**AIM OF THE EXERCISE**
Please copy the data shown below, word for word.

**SUPPLIED ENTRIES**
################

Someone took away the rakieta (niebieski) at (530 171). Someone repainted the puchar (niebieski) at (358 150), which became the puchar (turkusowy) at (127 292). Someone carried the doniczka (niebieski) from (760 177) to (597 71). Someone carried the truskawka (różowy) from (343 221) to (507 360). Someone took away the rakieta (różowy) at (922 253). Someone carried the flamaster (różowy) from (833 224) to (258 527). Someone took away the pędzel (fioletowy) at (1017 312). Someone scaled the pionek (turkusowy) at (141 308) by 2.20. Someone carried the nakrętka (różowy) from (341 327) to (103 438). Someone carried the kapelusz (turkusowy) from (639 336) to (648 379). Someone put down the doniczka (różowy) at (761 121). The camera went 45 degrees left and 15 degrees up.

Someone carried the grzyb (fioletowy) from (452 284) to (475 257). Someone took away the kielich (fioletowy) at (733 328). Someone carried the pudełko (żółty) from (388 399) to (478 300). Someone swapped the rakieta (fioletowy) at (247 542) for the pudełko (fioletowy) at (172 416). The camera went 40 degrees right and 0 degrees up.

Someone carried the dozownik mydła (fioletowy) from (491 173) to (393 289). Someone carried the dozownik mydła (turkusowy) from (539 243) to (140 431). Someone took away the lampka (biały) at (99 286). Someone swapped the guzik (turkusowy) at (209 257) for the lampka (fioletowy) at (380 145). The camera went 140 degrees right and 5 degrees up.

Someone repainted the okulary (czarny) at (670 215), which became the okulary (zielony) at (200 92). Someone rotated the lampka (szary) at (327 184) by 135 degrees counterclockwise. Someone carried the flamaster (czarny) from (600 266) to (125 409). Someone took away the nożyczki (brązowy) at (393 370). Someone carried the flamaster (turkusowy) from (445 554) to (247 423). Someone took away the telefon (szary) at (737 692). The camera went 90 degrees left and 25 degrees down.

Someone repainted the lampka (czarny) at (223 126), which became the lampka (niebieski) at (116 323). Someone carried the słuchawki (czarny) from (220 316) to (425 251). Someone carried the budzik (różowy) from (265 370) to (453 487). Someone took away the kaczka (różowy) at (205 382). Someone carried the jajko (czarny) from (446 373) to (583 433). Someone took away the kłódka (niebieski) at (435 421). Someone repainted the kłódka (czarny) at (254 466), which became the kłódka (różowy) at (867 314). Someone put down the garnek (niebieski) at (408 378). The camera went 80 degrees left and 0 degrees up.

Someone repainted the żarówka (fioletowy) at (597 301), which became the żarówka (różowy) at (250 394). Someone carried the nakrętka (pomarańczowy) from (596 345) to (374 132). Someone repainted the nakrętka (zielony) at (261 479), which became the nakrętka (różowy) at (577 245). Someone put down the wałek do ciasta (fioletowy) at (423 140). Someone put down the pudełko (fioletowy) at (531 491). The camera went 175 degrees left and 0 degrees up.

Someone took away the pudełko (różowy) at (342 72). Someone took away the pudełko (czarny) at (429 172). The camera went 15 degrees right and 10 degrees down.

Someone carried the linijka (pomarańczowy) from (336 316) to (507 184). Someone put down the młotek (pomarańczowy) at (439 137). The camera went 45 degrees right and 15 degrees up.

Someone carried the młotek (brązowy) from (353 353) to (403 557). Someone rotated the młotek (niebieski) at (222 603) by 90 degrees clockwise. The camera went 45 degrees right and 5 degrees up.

################

**WRITTEN ANSWER**
Someone took away the rakieta (niebieski) at (530 171). Someone repainted the puchar (niebieski) at (358 150), which became the puchar (turkusowy) at (127 292). Someone carried the doniczka (niebieski) from (760 177) to (597 71). Someone carried the truskawka (różowy) from (343 221) to (507 360). Someone took away the rakieta (różowy) at (922 253). Someone carried the flamaster (różowy) from (833 224) to (258 527). Someone took away the pędzel (fioletowy) at (1017 312). Someone scaled the pionek (turkusowy) at (141 308) by 2.20. Someone carried the nakrętka (różowy) from (341 327) to (103 438). Someone carried the kapelusz (turkusowy) from (639 336) to (648 379). Someone put down the doniczka (różowy) at (761 121). The camera went 45 degrees left and 15 degrees up.

Someone carried the grzyb (fioletowy) from (452 284) to (475 257). Someone took away the kielich (fioletowy) at (733 328). Someone carried the pudełko (żółty) from (388 399) to (478 300). Someone swapped the rakieta (fioletowy) at (247 542) for the pudełko (fioletowy) at (172 416). The camera went 40 degrees right and 0 degrees up.

Someone carried the dozownik mydła (fioletowy) from (491 173) to (393 289). Someone carried the dozownik mydła (turkusowy) from (539 243) to (140 431). Someone took away the lampka (biały) at (99 286). Someone swapped the guzik (turkusowy) at (209 257) for the lampka (fioletowy) at (380 145). The camera went 140 degrees right and 5 degrees up.

Someone repainted the okulary (czarny) at (670 215), which became the okulary (zielony) at (200 92). Someone rotated the lampka (szary) at (327 184) by 135 degrees counterclockwise. Someone carried the flamaster (czarny) from (600 266) to (125 409). Someone took away the nożyczki (brązowy) at (393 370). Someone carried the flamaster (turkusowy) from (445 554) to (247 423). Someone took away the telefon (szary) at (737 692). The camera went 90 degrees left and 25 degrees down.

Someone repainted the lampka (czarny) at (223 126), which became the lampka (niebieski) at (116 323). Someone carried the słuchawki (czarny) from (220 316) to (425 251). Someone carried the budzik (różowy) from (265 370) to (453 487). Someone took away the kaczka (różowy) at (205 382). Someone carried the jajko (czarny) from (446 373) to (583 433). Someone took away the kłódka (niebieski) at (435 421). Someone repainted the kłódka (czarny) at (254 466), which became the kłódka (różowy) at (867 314). Someone put down the garnek (niebieski) at (408 378). The camera went 80 degrees left and 0 degrees up.

Someone repainted the żarówka (fioletowy) at (597 301), which became the żarówka (różowy) at (250 394). Someone carried the nakrętka (pomarańczowy) from (596 345) to (374 132). Someone repainted the nakrętka (zielony) at (261 479), which became the nakrętka (różowy) at (577 245). Someone put down the wałek do ciasta (fioletowy) at (423 140). Someone put down the pudełko (fioletowy) at (531 491). The camera went 175 degrees left and 0 degrees up.

Someone took away the pudełko (różowy) at (342 72). Someone took away the pudełko (czarny) at (429 172). The camera went 15 degrees right and 10 degrees down.

Someone carried the linijka (pomarańczowy) from (336 316) to (507 184). Someone put down the młotek (pomarańczowy) at (439 137). The camera went 45 degrees right and 15 degrees up.

Someone carried the młotek (brązowy) from (353 353) to (403 557). Someone rotated the młotek (niebieski) at (222 603) by 90 degrees clockwise. The camera went 45 degrees right and 5 degrees up.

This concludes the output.